> INSTRUCTIONS FOR THE TASK
Every entry, from the first line to the last, should be output exactly.

> EXTRACTED DATA
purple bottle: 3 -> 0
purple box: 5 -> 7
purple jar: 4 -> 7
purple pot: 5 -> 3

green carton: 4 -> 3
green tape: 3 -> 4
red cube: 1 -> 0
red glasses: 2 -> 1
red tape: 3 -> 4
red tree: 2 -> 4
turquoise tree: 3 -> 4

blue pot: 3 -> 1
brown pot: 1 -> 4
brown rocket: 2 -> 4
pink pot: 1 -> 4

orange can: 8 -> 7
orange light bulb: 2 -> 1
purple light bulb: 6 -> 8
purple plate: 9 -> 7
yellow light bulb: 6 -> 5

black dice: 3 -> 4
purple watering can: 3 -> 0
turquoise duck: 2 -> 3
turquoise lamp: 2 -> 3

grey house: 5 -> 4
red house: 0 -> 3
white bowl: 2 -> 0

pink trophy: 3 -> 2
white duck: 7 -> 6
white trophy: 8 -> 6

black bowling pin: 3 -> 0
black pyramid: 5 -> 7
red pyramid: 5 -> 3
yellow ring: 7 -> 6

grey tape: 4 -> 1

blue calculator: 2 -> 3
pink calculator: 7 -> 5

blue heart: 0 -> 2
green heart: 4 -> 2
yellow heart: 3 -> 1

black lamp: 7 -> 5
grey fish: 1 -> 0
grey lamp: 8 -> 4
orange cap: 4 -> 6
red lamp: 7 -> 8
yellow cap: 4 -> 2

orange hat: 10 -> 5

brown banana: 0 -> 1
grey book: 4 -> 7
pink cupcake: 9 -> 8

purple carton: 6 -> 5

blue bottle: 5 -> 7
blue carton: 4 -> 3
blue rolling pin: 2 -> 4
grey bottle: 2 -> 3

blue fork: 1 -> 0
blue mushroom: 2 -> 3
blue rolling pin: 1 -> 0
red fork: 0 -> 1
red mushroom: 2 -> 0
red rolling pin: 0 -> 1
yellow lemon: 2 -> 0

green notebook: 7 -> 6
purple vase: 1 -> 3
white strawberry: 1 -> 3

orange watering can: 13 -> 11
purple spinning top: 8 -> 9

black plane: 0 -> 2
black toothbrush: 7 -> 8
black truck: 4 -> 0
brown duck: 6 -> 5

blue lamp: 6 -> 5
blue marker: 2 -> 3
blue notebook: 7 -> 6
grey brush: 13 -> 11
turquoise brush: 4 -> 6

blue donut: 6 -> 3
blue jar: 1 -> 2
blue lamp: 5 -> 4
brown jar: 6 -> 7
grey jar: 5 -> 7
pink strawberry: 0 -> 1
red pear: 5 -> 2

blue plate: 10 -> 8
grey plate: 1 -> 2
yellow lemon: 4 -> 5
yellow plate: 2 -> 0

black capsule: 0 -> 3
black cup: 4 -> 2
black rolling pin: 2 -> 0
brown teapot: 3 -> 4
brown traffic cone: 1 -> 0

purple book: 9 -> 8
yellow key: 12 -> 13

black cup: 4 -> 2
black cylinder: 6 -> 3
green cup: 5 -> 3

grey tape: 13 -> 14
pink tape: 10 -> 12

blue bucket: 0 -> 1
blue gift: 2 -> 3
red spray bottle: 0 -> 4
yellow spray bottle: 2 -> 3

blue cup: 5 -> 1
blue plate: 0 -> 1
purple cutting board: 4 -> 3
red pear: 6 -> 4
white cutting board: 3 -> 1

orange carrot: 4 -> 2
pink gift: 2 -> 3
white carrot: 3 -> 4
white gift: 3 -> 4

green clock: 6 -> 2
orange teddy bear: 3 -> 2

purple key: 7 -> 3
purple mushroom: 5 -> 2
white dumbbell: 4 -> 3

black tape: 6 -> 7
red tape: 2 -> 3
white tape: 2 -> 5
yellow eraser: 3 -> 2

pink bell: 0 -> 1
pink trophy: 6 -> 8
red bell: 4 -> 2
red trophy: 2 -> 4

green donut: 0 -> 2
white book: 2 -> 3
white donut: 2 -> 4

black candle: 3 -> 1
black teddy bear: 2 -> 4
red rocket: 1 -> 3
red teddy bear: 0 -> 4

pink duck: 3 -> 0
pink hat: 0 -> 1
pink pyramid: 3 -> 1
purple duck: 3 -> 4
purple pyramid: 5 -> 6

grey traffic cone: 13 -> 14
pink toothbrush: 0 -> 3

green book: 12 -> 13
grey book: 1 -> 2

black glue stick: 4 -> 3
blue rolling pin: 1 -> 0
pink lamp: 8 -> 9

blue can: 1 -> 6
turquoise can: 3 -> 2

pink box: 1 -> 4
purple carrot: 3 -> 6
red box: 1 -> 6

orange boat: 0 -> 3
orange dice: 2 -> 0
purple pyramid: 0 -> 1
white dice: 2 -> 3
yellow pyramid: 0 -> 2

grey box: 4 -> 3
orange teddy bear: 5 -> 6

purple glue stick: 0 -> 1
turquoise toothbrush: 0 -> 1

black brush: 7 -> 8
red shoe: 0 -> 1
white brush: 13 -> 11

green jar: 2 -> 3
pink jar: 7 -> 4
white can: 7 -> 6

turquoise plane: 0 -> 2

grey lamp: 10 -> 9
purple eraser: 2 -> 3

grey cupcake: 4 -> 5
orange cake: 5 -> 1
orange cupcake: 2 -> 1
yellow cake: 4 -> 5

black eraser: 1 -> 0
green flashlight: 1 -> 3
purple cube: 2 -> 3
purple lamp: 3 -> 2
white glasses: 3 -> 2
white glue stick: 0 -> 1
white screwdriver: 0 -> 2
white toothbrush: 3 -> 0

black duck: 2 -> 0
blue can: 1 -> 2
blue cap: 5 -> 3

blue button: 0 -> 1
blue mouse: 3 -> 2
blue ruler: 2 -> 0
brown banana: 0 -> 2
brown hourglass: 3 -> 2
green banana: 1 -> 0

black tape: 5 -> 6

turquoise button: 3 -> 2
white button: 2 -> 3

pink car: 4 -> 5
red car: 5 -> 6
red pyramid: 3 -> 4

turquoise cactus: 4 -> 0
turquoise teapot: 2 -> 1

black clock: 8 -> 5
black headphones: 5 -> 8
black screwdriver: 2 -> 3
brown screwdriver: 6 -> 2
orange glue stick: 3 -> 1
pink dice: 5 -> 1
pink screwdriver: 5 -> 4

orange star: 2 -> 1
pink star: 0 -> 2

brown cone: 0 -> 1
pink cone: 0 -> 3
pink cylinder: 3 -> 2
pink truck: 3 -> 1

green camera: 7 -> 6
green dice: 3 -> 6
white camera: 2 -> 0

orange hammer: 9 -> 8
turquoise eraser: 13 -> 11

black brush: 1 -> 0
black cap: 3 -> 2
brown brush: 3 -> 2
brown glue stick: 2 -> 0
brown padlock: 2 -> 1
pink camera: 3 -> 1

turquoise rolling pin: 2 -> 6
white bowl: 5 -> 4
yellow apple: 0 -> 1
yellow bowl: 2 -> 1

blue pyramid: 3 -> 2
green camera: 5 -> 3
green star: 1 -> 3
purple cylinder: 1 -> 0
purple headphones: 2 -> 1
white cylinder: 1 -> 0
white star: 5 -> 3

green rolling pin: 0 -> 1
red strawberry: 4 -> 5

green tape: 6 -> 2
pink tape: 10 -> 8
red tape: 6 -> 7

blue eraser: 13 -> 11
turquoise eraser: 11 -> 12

> FINAL ANSWER
purple bottle: 3 -> 0
purple box: 5 -> 7
purple jar: 4 -> 7
purple pot: 5 -> 3

green carton: 4 -> 3
green tape: 3 -> 4
red cube: 1 -> 0
red glasses: 2 -> 1
red tape: 3 -> 4
red tree: 2 -> 4
turquoise tree: 3 -> 4

blue pot: 3 -> 1
brown pot: 1 -> 4
brown rocket: 2 -> 4
pink pot: 1 -> 4

orange can: 8 -> 7
orange light bulb: 2 -> 1
purple light bulb: 6 -> 8
purple plate: 9 -> 7
yellow light bulb: 6 -> 5

black dice: 3 -> 4
purple watering can: 3 -> 0
turquoise duck: 2 -> 3
turquoise lamp: 2 -> 3

grey house: 5 -> 4
red house: 0 -> 3
white bowl: 2 -> 0

pink trophy: 3 -> 2
white duck: 7 -> 6
white trophy: 8 -> 6

black bowling pin: 3 -> 0
black pyramid: 5 -> 7
red pyramid: 5 -> 3
yellow ring: 7 -> 6

grey tape: 4 -> 1

blue calculator: 2 -> 3
pink calculator: 7 -> 5

blue heart: 0 -> 2
green heart: 4 -> 2
yellow heart: 3 -> 1

black lamp: 7 -> 5
grey fish: 1 -> 0
grey lamp: 8 -> 4
orange cap: 4 -> 6
red lamp: 7 -> 8
yellow cap: 4 -> 2

orange hat: 10 -> 5

brown banana: 0 -> 1
grey book: 4 -> 7
pink cupcake: 9 -> 8

purple carton: 6 -> 5

blue bottle: 5 -> 7
blue carton: 4 -> 3
blue rolling pin: 2 -> 4
grey bottle: 2 -> 3

blue fork: 1 -> 0
blue mushroom: 2 -> 3
blue rolling pin: 1 -> 0
red fork: 0 -> 1
red mushroom: 2 -> 0
red rolling pin: 0 -> 1
yellow lemon: 2 -> 0

green notebook: 7 -> 6
purple vase: 1 -> 3
white strawberry: 1 -> 3

orange watering can: 13 -> 11
purple spinning top: 8 -> 9

black plane: 0 -> 2
black toothbrush: 7 -> 8
black truck: 4 -> 0
brown duck: 6 -> 5

blue lamp: 6 -> 5
blue marker: 2 -> 3
blue notebook: 7 -> 6
grey brush: 13 -> 11
turquoise brush: 4 -> 6

blue donut: 6 -> 3
blue jar: 1 -> 2
blue lamp: 5 -> 4
brown jar: 6 -> 7
grey jar: 5 -> 7
pink strawberry: 0 -> 1
red pear: 5 -> 2

blue plate: 10 -> 8
grey plate: 1 -> 2
yellow lemon: 4 -> 5
yellow plate: 2 -> 0

black capsule: 0 -> 3
black cup: 4 -> 2
black rolling pin: 2 -> 0
brown teapot: 3 -> 4
brown traffic cone: 1 -> 0

purple book: 9 -> 8
yellow key: 12 -> 13

black cup: 4 -> 2
black cylinder: 6 -> 3
green cup: 5 -> 3

grey tape: 13 -> 14
pink tape: 10 -> 12

blue bucket: 0 -> 1
blue gift: 2 -> 3
red spray bottle: 0 -> 4
yellow spray bottle: 2 -> 3

blue cup: 5 -> 1
blue plate: 0 -> 1
purple cutting board: 4 -> 3
red pear: 6 -> 4
white cutting board: 3 -> 1

orange carrot: 4 -> 2
pink gift: 2 -> 3
white carrot: 3 -> 4
white gift: 3 -> 4

green clock: 6 -> 2
orange teddy bear: 3 -> 2

purple key: 7 -> 3
purple mushroom: 5 -> 2
white dumbbell: 4 -> 3

black tape: 6 -> 7
red tape: 2 -> 3
white tape: 2 -> 5
yellow eraser: 3 -> 2

pink bell: 0 -> 1
pink trophy: 6 -> 8
red bell: 4 -> 2
red trophy: 2 -> 4

green donut: 0 -> 2
white book: 2 -> 3
white donut: 2 -> 4

black candle: 3 -> 1
black teddy bear: 2 -> 4
red rocket: 1 -> 3
red teddy bear: 0 -> 4

pink duck: 3 -> 0
pink hat: 0 -> 1
pink pyramid: 3 -> 1
purple duck: 3 -> 4
purple pyramid: 5 -> 6

grey traffic cone: 13 -> 14
pink toothbrush: 0 -> 3

green book: 12 -> 13
grey book: 1 -> 2

black glue stick: 4 -> 3
blue rolling pin: 1 -> 0
pink lamp: 8 -> 9

blue can: 1 -> 6
turquoise can: 3 -> 2

pink box: 1 -> 4
purple carrot: 3 -> 6
red box: 1 -> 6

orange boat: 0 -> 3
orange dice: 2 -> 0
purple pyramid: 0 -> 1
white dice: 2 -> 3
yellow pyramid: 0 -> 2

grey box: 4 -> 3
orange teddy bear: 5 -> 6

purple glue stick: 0 -> 1
turquoise toothbrush: 0 -> 1

black brush: 7 -> 8
red shoe: 0 -> 1
white brush: 13 -> 11

green jar: 2 -> 3
pink jar: 7 -> 4
white can: 7 -> 6

turquoise plane: 0 -> 2

grey lamp: 10 -> 9
purple eraser: 2 -> 3

grey cupcake: 4 -> 5
orange cake: 5 -> 1
orange cupcake: 2 -> 1
yellow cake: 4 -> 5

black eraser: 1 -> 0
green flashlight: 1 -> 3
purple cube: 2 -> 3
purple lamp: 3 -> 2
white glasses: 3 -> 2
white glue stick: 0 -> 1
white screwdriver: 0 -> 2
white toothbrush: 3 -> 0

black duck: 2 -> 0
blue can: 1 -> 2
blue cap: 5 -> 3

blue button: 0 -> 1
blue mouse: 3 -> 2
blue ruler: 2 -> 0
brown banana: 0 -> 2
brown hourglass: 3 -> 2
green banana: 1 -> 0

black tape: 5 -> 6

turquoise button: 3 -> 2
white button: 2 -> 3

pink car: 4 -> 5
red car: 5 -> 6
red pyramid: 3 -> 4

turquoise cactus: 4 -> 0
turquoise teapot: 2 -> 1

black clock: 8 -> 5
black headphones: 5 -> 8
black screwdriver: 2 -> 3
brown screwdriver: 6 -> 2
orange glue stick: 3 -> 1
pink dice: 5 -> 1
pink screwdriver: 5 -> 4

orange star: 2 -> 1
pink star: 0 -> 2

brown cone: 0 -> 1
pink cone: 0 -> 3
pink cylinder: 3 -> 2
pink truck: 3 -> 1

green camera: 7 -> 6
green dice: 3 -> 6
white camera: 2 -> 0

orange hammer: 9 -> 8
turquoise eraser: 13 -> 11

black brush: 1 -> 0
black cap: 3 -> 2
brown brush: 3 -> 2
brown glue stick: 2 -> 0
brown padlock: 2 -> 1
pink camera: 3 -> 1

turquoise rolling pin: 2 -> 6
white bowl: 5 -> 4
yellow apple: 0 -> 1
yellow bowl: 2 -> 1

blue pyramid: 3 -> 2
green camera: 5 -> 3
green star: 1 -> 3
purple cylinder: 1 -> 0
purple headphones: 2 -> 1
white cylinder: 1 -> 0
white star: 5 -> 3

green rolling pin: 0 -> 1
red strawberry: 4 -> 5

green tape: 6 -> 2
pink tape: 10 -> 8
red tape: 6 -> 7

blue eraser: 13 -> 11
turquoise eraser: 11 -> 12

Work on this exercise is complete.